■ **Exercise requirements**
Lines with "size" in them are to be located in the listing below and copied.

■ **Data supplied**
• • • • •

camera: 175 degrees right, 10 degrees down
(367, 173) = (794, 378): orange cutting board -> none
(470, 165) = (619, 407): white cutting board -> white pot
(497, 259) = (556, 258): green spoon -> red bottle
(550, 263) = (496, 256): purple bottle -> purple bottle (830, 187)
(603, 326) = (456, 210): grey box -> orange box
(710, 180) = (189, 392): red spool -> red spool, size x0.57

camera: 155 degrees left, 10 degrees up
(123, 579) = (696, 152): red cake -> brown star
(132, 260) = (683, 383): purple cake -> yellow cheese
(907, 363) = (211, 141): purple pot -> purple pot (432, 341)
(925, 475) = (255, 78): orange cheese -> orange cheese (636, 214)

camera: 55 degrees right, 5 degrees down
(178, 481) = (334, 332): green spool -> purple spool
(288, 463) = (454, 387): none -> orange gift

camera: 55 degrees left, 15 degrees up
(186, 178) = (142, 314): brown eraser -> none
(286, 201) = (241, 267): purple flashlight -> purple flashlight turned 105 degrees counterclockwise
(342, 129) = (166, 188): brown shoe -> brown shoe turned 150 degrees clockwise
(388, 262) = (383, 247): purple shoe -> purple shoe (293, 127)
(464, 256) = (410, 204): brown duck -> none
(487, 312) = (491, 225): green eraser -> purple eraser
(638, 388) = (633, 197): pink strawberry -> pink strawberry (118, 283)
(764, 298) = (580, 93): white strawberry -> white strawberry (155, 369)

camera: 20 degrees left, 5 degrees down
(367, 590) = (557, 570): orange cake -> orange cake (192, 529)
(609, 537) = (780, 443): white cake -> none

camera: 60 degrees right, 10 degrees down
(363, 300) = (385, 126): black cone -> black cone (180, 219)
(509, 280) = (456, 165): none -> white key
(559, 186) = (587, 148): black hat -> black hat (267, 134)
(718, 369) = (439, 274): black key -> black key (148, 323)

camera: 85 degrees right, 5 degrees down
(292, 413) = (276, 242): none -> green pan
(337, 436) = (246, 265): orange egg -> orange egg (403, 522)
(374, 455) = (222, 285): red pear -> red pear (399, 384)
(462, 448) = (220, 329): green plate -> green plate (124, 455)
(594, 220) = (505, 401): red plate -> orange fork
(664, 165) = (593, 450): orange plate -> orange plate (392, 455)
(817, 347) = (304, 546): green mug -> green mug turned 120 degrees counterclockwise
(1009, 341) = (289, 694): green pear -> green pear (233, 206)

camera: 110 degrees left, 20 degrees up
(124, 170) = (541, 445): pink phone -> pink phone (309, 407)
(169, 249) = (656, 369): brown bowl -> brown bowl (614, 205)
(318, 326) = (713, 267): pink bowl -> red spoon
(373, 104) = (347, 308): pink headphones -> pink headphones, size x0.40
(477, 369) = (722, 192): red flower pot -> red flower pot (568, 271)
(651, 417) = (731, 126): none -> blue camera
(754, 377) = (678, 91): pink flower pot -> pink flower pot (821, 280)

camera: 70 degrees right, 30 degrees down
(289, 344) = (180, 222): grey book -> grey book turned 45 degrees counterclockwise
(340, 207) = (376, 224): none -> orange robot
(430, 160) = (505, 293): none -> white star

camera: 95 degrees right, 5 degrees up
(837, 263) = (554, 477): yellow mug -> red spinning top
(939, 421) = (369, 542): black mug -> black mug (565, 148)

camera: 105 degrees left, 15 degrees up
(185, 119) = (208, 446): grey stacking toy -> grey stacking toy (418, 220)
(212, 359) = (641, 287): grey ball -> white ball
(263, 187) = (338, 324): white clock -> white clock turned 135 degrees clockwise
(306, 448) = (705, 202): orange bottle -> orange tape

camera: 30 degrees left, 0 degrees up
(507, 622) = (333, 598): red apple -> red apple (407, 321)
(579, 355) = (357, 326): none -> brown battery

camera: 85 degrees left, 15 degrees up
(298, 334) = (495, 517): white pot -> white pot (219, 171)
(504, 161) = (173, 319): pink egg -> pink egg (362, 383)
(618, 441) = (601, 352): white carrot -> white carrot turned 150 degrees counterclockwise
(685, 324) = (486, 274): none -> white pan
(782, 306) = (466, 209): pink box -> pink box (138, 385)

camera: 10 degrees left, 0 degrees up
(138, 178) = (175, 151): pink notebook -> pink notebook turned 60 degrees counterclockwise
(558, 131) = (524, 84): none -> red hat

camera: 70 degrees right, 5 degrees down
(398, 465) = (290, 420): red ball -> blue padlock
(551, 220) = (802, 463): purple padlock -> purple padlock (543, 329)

• • • • •

■ **Your solution**
(710, 180) = (189, 392): red spool -> red spool, size x0.57
(373, 104) = (347, 308): pink headphones -> pink headphones, size x0.40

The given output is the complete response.